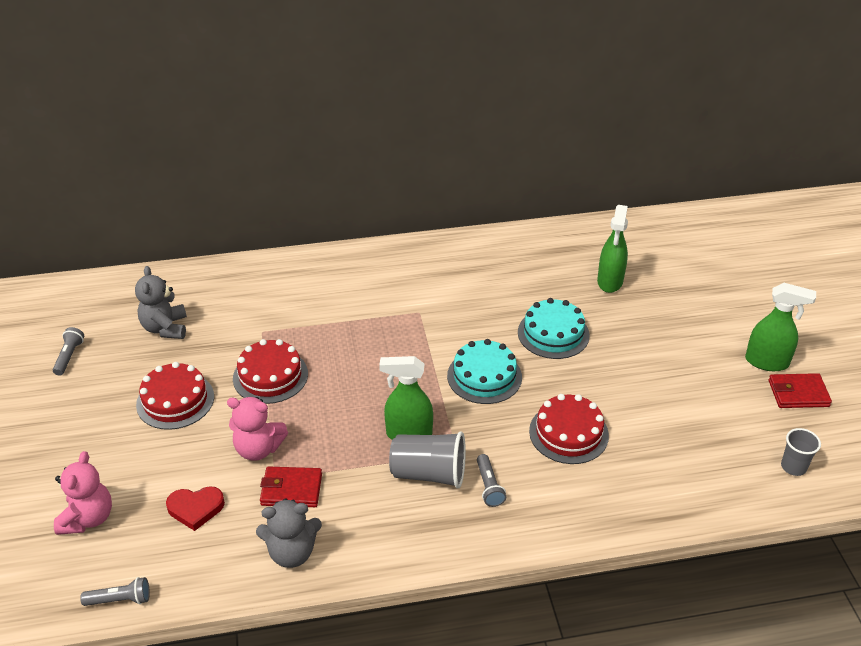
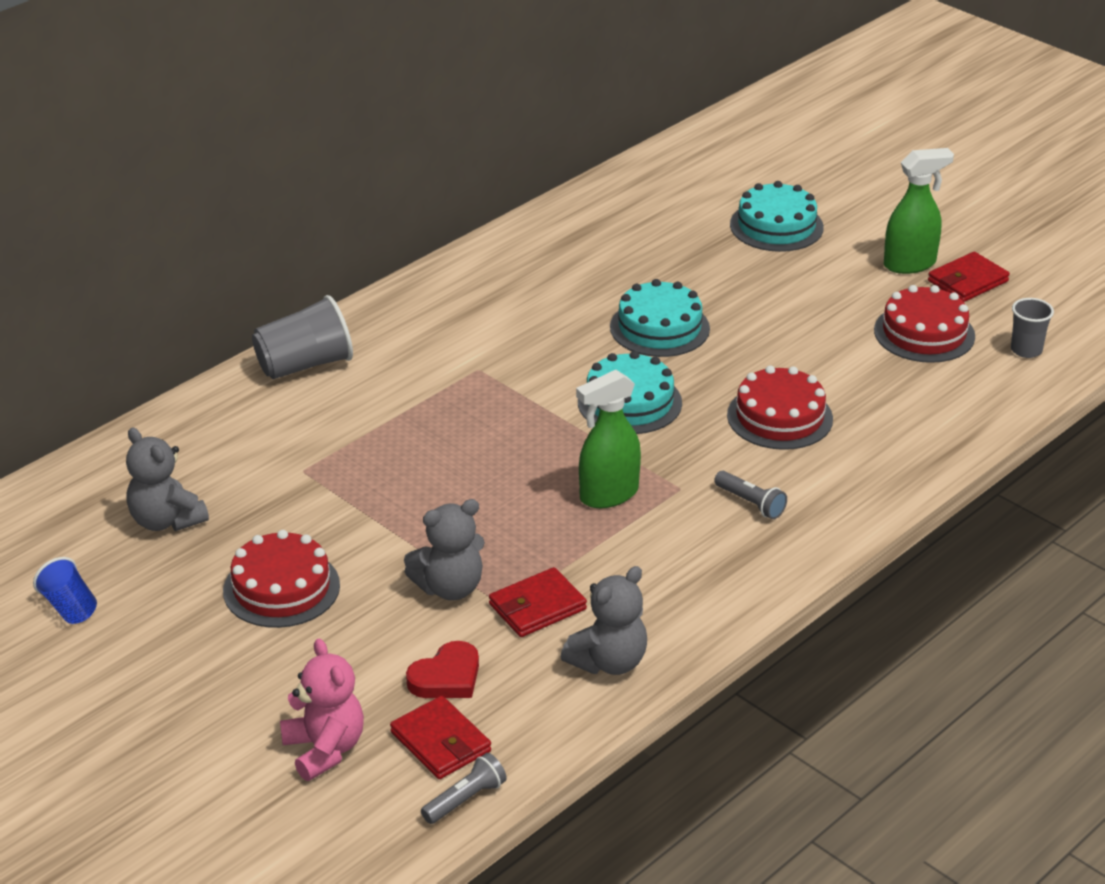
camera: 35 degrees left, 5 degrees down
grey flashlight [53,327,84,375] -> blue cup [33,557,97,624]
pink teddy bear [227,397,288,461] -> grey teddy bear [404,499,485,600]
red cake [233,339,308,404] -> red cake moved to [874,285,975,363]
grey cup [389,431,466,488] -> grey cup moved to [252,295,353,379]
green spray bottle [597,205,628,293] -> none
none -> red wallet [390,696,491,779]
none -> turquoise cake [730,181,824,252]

=-=-=

▸ **How to complete this task**
Repeat everything in the entries above word for word, excluding the images.

▸ **Answer section**
camera: 35 degrees left, 5 degrees down
grey flashlight [53,327,84,375] -> blue cup [33,557,97,624]
pink teddy bear [227,397,288,461] -> grey teddy bear [404,499,485,600]
red cake [233,339,308,404] -> red cake moved to [874,285,975,363]
grey cup [389,431,466,488] -> grey cup moved to [252,295,353,379]
green spray bottle [597,205,628,293] -> none
none -> red wallet [390,696,491,779]
none -> turquoise cake [730,181,824,252]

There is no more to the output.